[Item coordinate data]
※
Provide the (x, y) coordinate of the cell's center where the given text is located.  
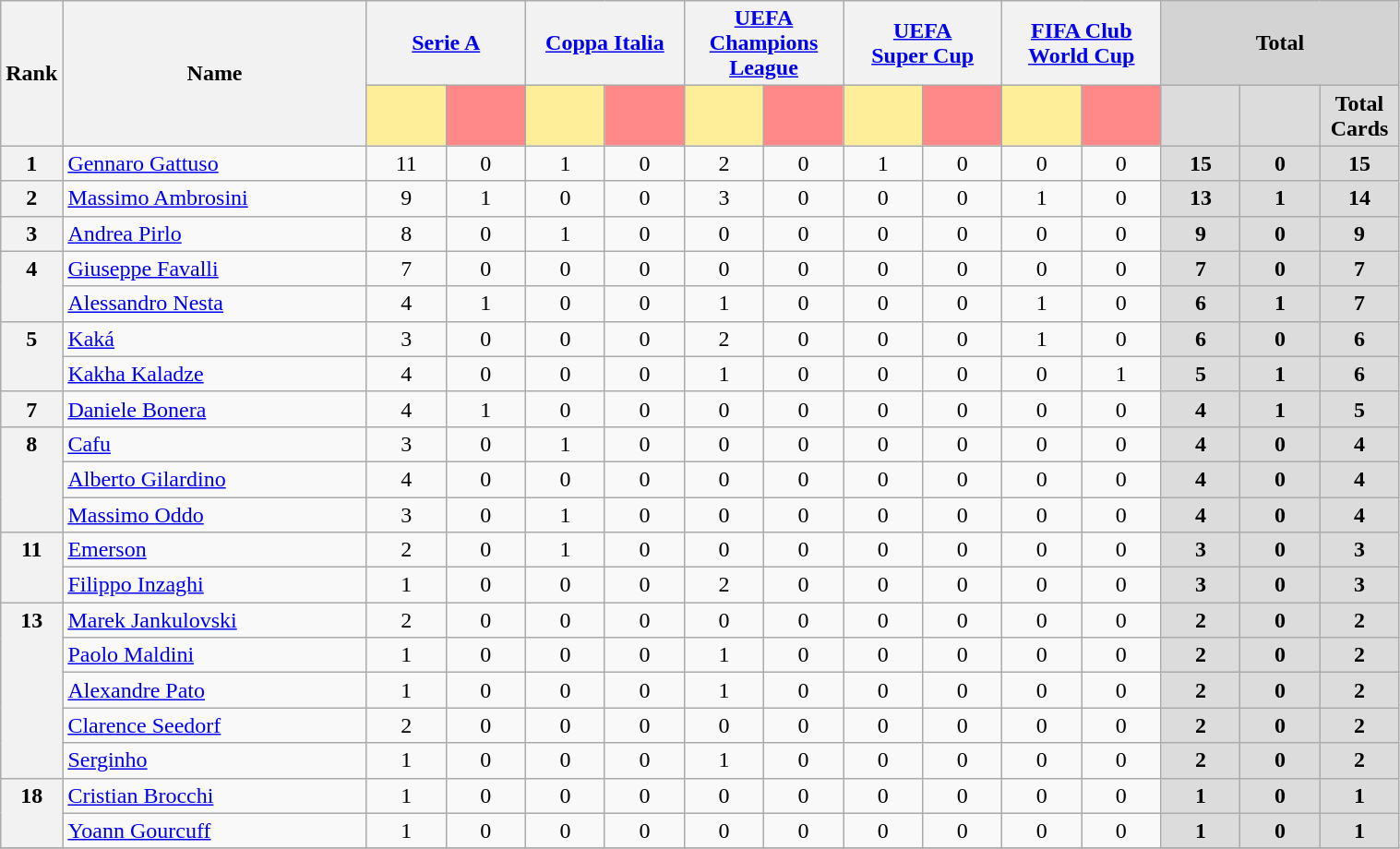
Daniele Bonera (214, 409)
Total (1280, 43)
Massimo Oddo (214, 514)
Alberto Gilardino (214, 479)
Kakha Kaladze (214, 374)
Alexandre Pato (214, 690)
Name (214, 74)
Serginho (214, 760)
Emerson (214, 550)
Serie A (446, 43)
Giuseppe Favalli (214, 269)
Marek Jankulovski (214, 620)
Kaká (214, 339)
Clarence Seedorf (214, 725)
18 (31, 813)
Alessandro Nesta (214, 304)
UEFAChampions League (763, 43)
Massimo Ambrosini (214, 198)
Cafu (214, 444)
UEFASuper Cup (923, 43)
Paolo Maldini (214, 655)
Yoann Gourcuff (214, 831)
Rank (31, 74)
Coppa Italia (604, 43)
FIFA Club World Cup (1082, 43)
Cristian Brocchi (214, 796)
Gennaro Gattuso (214, 163)
Total Cards (1359, 116)
14 (1359, 198)
Andrea Pirlo (214, 233)
Filippo Inzaghi (214, 585)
※
▶ [SET TASK]:
Rewrite the data above as a numbered list, leaving out blank lines and the pictures.

▶ [REPLY TO THE TASK]:
1. Provide the (x, y) coordinate of the cell's center where the given text is located.  
2. Daniele Bonera (214, 409)
3. Total (1280, 43)
4. Massimo Oddo (214, 514)
5. Alberto Gilardino (214, 479)
6. Kakha Kaladze (214, 374)
7. Alexandre Pato (214, 690)
8. Name (214, 74)
9. Serginho (214, 760)
10. Emerson (214, 550)
11. Serie A (446, 43)
12. Giuseppe Favalli (214, 269)
13. Marek Jankulovski (214, 620)
14. Kaká (214, 339)
15. Clarence Seedorf (214, 725)
16. 18 (31, 813)
17. Alessandro Nesta (214, 304)
18. UEFAChampions League (763, 43)
19. Massimo Ambrosini (214, 198)
20. Cafu (214, 444)
21. UEFASuper Cup (923, 43)
22. Paolo Maldini (214, 655)
23. Yoann Gourcuff (214, 831)
24. Rank (31, 74)
25. Coppa Italia (604, 43)
26. FIFA Club World Cup (1082, 43)
27. Cristian Brocchi (214, 796)
28. Gennaro Gattuso (214, 163)
29. Total Cards (1359, 116)
30. 14 (1359, 198)
31. Andrea Pirlo (214, 233)
32. Filippo Inzaghi (214, 585)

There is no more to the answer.